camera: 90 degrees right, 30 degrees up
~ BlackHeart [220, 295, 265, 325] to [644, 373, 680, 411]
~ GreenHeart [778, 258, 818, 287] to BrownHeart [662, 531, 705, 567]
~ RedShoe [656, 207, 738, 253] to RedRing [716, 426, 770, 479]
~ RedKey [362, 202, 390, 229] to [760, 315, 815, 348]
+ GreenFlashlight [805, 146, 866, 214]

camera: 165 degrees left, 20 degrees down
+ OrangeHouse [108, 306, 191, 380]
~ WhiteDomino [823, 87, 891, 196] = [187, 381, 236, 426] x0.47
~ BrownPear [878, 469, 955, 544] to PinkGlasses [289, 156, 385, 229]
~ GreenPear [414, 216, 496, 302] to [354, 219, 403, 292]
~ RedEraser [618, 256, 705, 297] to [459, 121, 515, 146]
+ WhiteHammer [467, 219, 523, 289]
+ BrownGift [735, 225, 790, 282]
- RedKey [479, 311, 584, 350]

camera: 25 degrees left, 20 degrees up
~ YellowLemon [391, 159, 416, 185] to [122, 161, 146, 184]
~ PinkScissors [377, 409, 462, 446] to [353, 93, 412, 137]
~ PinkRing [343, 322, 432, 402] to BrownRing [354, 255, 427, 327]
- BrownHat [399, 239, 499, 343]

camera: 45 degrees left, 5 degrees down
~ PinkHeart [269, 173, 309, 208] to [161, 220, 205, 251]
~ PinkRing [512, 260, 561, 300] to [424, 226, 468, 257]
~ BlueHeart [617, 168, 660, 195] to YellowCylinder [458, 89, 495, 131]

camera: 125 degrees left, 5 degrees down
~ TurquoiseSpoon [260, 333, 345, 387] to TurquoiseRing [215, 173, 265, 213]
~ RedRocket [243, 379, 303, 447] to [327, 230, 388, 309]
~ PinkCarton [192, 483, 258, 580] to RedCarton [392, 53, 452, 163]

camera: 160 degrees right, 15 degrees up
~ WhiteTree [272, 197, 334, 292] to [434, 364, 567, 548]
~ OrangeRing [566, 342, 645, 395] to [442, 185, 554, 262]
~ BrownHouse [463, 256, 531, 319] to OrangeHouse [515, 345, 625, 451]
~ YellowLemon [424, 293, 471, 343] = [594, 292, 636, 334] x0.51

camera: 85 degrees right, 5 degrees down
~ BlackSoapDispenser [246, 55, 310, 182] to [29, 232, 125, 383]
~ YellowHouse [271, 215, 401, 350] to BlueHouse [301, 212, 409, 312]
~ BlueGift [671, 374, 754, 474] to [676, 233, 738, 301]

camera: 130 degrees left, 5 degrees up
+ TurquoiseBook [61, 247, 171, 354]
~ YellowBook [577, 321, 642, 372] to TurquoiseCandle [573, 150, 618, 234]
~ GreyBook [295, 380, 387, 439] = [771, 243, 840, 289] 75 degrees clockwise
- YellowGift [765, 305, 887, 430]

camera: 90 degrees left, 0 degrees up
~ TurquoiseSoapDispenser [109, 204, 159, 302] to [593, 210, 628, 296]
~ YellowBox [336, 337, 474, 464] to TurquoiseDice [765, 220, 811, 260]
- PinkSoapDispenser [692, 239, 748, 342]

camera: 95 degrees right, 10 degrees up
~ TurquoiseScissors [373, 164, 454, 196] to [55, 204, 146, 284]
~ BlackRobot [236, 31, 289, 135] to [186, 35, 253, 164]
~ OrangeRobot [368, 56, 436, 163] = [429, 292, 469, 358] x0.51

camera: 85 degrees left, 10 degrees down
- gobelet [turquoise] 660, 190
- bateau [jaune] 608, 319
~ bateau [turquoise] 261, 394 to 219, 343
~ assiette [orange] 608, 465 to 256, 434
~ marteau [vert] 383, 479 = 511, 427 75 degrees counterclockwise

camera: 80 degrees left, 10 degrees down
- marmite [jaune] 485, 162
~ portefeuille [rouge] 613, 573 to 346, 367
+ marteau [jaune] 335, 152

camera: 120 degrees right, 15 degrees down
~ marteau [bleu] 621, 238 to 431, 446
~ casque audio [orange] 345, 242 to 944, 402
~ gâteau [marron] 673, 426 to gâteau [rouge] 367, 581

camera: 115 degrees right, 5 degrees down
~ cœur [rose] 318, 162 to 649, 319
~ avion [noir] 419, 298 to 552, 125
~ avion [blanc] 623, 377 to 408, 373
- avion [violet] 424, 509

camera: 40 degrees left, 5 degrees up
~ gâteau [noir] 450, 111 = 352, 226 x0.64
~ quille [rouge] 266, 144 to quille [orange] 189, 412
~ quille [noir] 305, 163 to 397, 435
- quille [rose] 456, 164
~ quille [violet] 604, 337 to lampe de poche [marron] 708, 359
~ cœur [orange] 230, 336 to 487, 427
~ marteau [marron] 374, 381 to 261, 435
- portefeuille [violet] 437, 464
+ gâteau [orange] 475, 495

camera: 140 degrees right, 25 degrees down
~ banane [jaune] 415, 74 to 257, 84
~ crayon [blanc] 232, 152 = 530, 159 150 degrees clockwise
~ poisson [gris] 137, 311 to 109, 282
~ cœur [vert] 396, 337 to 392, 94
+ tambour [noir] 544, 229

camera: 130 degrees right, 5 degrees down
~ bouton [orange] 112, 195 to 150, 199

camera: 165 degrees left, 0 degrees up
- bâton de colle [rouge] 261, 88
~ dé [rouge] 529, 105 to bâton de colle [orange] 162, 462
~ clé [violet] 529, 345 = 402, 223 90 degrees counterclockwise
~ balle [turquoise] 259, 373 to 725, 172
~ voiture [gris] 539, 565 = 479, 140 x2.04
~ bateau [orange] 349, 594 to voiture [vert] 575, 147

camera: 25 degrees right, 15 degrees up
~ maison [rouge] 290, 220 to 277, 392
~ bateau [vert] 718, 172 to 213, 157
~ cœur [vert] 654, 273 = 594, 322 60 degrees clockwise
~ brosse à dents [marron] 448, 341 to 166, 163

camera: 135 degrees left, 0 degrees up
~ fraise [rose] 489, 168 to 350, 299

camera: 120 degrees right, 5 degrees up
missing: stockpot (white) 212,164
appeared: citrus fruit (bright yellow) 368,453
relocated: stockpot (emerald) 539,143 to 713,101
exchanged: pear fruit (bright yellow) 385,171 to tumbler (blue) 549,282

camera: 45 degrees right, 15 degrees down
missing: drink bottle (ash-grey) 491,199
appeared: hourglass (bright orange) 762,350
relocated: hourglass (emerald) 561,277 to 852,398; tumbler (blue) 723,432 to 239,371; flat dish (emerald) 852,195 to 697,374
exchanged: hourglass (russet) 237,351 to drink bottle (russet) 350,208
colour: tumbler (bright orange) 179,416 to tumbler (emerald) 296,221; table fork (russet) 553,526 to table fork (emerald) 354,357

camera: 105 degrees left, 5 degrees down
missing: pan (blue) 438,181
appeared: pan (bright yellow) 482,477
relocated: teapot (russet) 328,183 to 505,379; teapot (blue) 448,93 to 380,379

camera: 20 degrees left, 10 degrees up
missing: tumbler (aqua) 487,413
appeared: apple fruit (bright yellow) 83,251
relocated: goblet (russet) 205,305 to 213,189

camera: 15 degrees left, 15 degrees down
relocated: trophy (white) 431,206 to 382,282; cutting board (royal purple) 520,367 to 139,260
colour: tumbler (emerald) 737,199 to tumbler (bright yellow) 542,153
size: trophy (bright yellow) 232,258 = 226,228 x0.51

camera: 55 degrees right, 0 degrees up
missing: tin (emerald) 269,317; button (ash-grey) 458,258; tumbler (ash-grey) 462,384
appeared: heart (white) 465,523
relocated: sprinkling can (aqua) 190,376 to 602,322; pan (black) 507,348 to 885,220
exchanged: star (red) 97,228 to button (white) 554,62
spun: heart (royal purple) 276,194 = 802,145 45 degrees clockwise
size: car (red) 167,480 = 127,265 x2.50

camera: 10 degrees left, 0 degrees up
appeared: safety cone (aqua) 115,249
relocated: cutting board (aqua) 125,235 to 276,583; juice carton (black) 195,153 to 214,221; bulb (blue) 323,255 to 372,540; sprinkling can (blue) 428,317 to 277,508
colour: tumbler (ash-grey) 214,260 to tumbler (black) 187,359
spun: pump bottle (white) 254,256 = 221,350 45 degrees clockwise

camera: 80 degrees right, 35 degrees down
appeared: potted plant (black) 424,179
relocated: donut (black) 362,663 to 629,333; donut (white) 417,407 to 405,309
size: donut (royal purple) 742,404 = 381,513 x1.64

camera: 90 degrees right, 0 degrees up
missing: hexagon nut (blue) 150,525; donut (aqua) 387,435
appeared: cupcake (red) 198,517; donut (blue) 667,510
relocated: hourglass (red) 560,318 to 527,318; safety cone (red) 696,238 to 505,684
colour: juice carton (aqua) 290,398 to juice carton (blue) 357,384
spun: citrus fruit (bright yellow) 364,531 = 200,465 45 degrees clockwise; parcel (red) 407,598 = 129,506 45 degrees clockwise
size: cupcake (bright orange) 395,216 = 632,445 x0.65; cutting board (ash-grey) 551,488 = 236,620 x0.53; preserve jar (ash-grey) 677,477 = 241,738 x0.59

> _TASK REQUIREMENTS_
Show a copy of each line from the records above in which the string "stockpot" occurs.

> _OUTPUT OF THE TASK_
missing: stockpot (white) 212,164
relocated: stockpot (emerald) 539,143 to 713,101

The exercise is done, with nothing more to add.